---------- DATA PROVIDED ----------

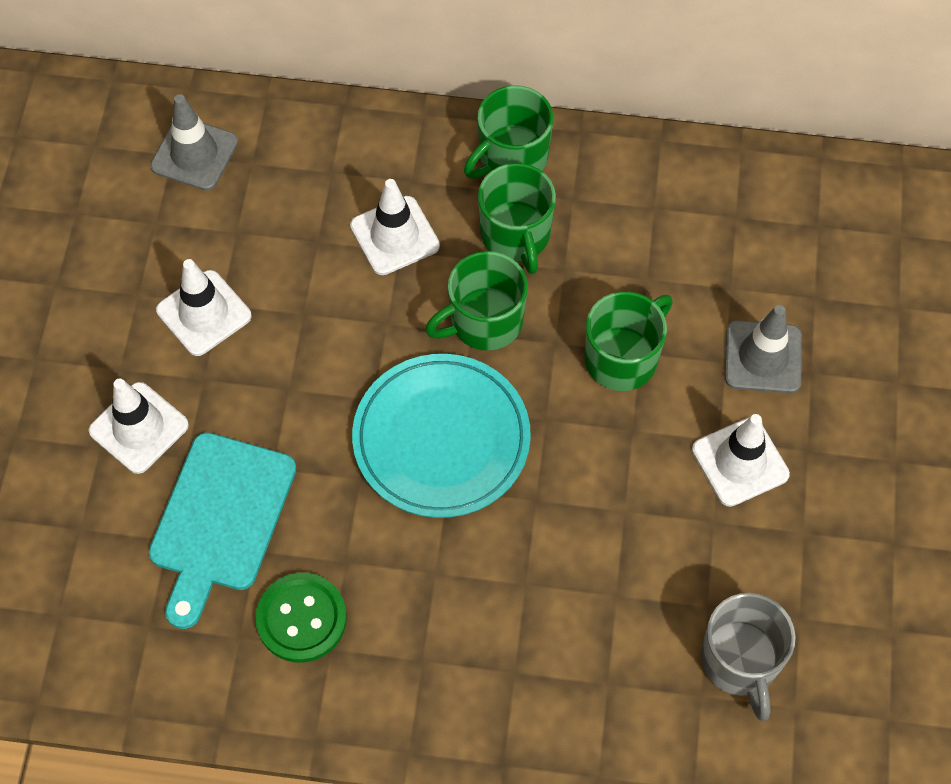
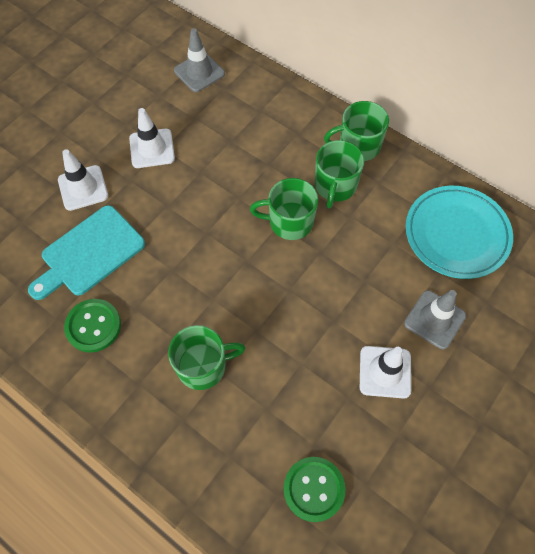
camera: 30 degrees right, 0 degrees up
(394, 236) = (271, 156): white traffic cone -> none
(441, 439) = (227, 271): turquoise plate -> turquoise plate (456, 234)
(622, 358) = (353, 279): green mug -> green mug (203, 366)
(740, 661) = (314, 489): grey mug -> green button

----------

Each entry above should be printed exactly, and any picture in it left out.

camera: 30 degrees right, 0 degrees up
(394, 236) = (271, 156): white traffic cone -> none
(441, 439) = (227, 271): turquoise plate -> turquoise plate (456, 234)
(622, 358) = (353, 279): green mug -> green mug (203, 366)
(740, 661) = (314, 489): grey mug -> green button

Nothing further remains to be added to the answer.